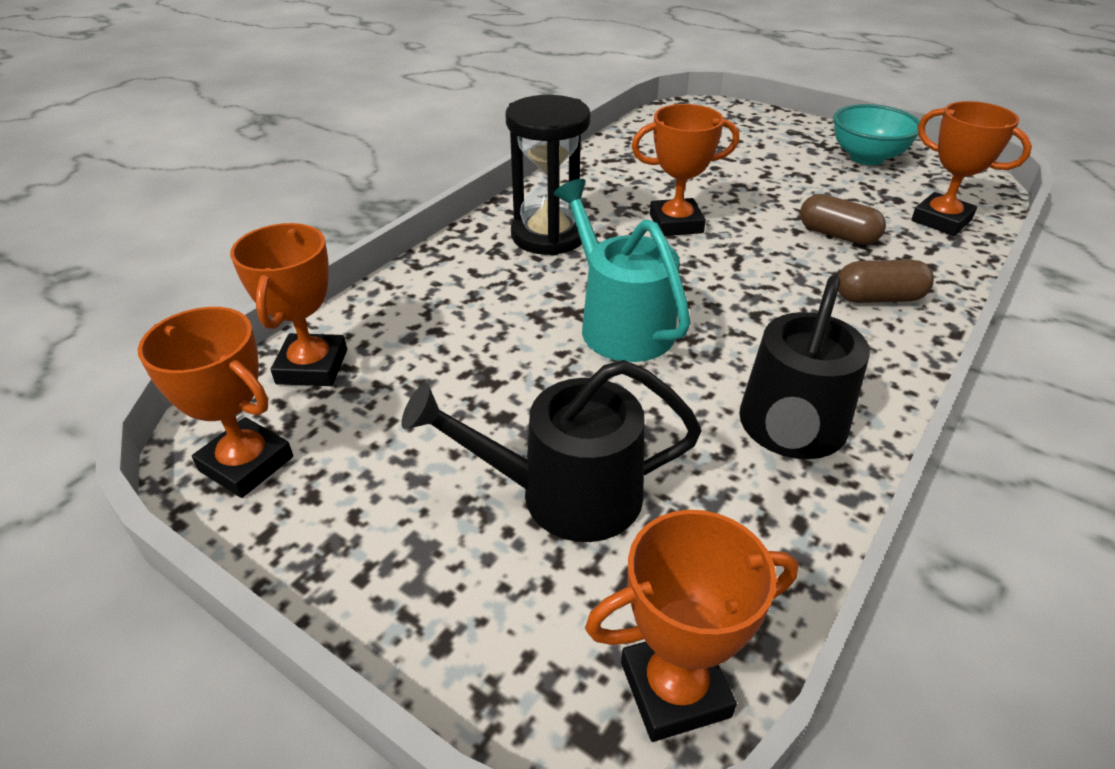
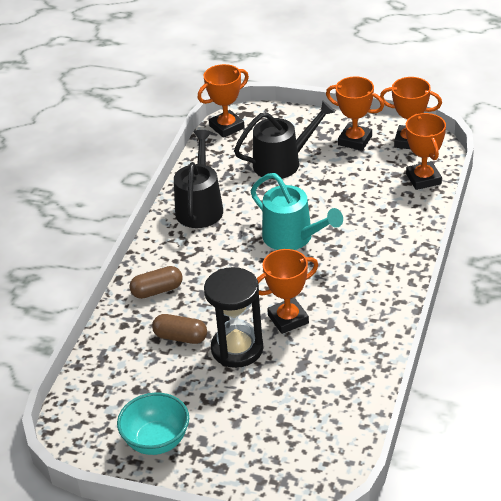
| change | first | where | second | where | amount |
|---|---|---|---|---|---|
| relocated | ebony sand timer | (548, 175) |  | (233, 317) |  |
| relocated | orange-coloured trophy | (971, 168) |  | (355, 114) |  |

--------------------------------------------------

### PROBLEM TO WORK ON
Give back the data exactly. Skip any images.

### OUTPUT
| change | first | where | second | where | amount |
|---|---|---|---|---|---|
| relocated | ebony sand timer | (548, 175) |  | (233, 317) |  |
| relocated | orange-coloured trophy | (971, 168) |  | (355, 114) |  |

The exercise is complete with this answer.